═══ INPUT FOR THIS TASK ═══

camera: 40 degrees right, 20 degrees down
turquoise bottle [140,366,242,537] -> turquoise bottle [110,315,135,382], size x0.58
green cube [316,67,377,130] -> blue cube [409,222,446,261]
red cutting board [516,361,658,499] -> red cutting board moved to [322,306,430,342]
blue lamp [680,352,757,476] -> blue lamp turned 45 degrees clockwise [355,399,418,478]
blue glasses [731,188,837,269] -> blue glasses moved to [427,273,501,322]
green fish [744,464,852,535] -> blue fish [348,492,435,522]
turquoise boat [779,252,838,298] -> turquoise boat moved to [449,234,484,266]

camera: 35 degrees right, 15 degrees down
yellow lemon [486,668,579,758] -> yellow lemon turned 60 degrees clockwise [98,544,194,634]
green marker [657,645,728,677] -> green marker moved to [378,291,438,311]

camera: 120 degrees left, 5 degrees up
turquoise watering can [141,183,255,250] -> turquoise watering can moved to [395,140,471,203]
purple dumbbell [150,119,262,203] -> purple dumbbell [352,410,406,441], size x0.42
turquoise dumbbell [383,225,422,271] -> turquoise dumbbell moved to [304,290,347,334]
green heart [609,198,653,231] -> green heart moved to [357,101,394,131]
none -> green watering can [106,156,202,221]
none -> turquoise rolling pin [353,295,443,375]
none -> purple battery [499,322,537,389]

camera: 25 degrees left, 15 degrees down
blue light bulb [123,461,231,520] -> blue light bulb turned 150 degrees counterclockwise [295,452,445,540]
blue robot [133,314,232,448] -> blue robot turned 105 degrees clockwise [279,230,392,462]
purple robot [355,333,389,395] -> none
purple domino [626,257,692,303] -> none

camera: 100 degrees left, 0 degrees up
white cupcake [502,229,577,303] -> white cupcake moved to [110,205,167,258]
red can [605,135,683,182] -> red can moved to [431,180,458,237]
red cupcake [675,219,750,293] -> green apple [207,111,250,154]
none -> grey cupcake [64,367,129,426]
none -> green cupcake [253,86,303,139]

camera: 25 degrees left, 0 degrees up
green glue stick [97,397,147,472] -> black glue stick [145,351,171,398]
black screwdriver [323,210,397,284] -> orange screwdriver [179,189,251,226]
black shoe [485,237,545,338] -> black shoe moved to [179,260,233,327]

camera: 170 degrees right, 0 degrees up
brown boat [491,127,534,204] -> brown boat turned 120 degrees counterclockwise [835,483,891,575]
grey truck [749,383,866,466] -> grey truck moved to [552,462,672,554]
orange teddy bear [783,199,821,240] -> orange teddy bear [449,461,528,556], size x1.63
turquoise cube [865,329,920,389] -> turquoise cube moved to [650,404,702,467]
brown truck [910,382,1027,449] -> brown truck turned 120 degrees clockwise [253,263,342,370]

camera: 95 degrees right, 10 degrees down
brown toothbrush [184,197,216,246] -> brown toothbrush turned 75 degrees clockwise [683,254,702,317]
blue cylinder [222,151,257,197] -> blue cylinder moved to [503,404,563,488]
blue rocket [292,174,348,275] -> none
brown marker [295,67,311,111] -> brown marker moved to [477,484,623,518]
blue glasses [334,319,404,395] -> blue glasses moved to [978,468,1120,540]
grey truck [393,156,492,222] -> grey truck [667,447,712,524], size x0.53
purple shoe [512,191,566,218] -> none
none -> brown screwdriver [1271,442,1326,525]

═══

=== YOUR GOAL ===
Read through the entries, then copy every line where the string "green" is found.

=== WRITTEN SOLUTION ===
green cube [316,67,377,130] -> blue cube [409,222,446,261]
green fish [744,464,852,535] -> blue fish [348,492,435,522]
green marker [657,645,728,677] -> green marker moved to [378,291,438,311]
green heart [609,198,653,231] -> green heart moved to [357,101,394,131]
none -> green watering can [106,156,202,221]
red cupcake [675,219,750,293] -> green apple [207,111,250,154]
none -> green cupcake [253,86,303,139]
green glue stick [97,397,147,472] -> black glue stick [145,351,171,398]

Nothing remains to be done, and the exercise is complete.